■ WORK TASK: The lines from the top of the data down to the line with "purple trapezoid: (264, 1546)" should be repeated exactly, both ends included.

───── EXERCISE MATERIALS ─────

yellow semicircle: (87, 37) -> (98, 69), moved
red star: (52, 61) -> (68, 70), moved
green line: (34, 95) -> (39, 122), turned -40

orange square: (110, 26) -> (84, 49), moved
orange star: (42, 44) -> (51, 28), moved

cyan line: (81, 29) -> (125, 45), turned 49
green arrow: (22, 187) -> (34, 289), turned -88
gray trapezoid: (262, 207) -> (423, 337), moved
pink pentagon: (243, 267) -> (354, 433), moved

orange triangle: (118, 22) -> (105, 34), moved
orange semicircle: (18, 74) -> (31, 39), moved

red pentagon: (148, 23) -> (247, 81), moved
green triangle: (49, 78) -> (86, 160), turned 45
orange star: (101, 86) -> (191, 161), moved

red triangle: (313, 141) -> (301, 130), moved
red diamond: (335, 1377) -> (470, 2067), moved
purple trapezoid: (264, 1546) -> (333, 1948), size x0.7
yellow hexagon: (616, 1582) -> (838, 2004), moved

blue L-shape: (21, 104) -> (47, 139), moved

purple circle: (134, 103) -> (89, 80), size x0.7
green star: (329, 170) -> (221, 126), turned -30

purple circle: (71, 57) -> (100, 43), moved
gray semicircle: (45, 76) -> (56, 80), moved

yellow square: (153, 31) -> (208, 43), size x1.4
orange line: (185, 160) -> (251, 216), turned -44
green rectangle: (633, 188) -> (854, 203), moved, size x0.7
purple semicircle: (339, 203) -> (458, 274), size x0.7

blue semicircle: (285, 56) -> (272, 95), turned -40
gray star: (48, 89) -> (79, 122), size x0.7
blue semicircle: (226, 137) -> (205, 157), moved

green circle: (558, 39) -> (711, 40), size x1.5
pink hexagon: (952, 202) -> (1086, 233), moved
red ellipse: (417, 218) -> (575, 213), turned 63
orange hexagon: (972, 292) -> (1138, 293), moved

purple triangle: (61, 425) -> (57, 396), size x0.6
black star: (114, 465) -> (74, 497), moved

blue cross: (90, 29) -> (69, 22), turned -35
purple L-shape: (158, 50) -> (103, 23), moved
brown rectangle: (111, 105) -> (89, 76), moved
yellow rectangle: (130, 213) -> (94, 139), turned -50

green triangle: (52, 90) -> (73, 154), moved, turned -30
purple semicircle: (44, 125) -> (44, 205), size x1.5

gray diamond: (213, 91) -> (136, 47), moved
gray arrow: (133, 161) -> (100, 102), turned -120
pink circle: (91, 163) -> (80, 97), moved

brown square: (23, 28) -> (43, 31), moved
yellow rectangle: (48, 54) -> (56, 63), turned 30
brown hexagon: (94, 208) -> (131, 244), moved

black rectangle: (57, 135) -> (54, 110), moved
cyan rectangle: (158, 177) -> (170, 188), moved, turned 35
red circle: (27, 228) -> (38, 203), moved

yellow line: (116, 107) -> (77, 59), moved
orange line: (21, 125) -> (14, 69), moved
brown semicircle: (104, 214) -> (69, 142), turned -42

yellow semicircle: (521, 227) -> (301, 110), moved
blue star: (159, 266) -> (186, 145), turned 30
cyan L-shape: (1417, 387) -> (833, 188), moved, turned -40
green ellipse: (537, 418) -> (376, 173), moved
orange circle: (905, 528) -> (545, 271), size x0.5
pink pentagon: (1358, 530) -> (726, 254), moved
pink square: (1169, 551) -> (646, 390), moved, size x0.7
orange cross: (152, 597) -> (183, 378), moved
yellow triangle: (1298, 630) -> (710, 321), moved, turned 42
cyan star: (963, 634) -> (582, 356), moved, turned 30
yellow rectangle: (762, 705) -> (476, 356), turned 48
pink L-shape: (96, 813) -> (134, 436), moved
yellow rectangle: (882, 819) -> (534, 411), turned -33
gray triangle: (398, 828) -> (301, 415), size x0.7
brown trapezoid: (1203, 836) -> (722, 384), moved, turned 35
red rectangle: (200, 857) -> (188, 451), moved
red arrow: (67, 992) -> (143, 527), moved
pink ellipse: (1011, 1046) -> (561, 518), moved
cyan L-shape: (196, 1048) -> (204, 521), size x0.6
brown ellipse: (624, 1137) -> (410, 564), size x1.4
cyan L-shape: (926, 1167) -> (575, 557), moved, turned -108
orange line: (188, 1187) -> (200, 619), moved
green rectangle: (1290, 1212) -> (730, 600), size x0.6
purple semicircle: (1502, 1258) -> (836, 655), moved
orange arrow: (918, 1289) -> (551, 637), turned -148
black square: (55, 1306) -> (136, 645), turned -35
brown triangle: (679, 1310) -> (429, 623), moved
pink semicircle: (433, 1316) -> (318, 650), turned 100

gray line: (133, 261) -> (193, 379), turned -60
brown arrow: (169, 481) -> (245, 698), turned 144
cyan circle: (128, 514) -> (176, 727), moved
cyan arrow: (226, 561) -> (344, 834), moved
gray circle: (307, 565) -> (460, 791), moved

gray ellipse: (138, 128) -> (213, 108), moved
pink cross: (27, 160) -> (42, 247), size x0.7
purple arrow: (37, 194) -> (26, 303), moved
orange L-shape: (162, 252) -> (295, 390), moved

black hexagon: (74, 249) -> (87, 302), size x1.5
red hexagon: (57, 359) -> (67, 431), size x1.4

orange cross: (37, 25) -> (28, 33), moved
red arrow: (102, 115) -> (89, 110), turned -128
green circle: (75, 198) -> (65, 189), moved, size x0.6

─────

■ RESPONSE TO THIS TASK:
yellow semicircle: (87, 37) -> (98, 69), moved
red star: (52, 61) -> (68, 70), moved
green line: (34, 95) -> (39, 122), turned -40

orange square: (110, 26) -> (84, 49), moved
orange star: (42, 44) -> (51, 28), moved

cyan line: (81, 29) -> (125, 45), turned 49
green arrow: (22, 187) -> (34, 289), turned -88
gray trapezoid: (262, 207) -> (423, 337), moved
pink pentagon: (243, 267) -> (354, 433), moved

orange triangle: (118, 22) -> (105, 34), moved
orange semicircle: (18, 74) -> (31, 39), moved

red pentagon: (148, 23) -> (247, 81), moved
green triangle: (49, 78) -> (86, 160), turned 45
orange star: (101, 86) -> (191, 161), moved

red triangle: (313, 141) -> (301, 130), moved
red diamond: (335, 1377) -> (470, 2067), moved
purple trapezoid: (264, 1546) -> (333, 1948), size x0.7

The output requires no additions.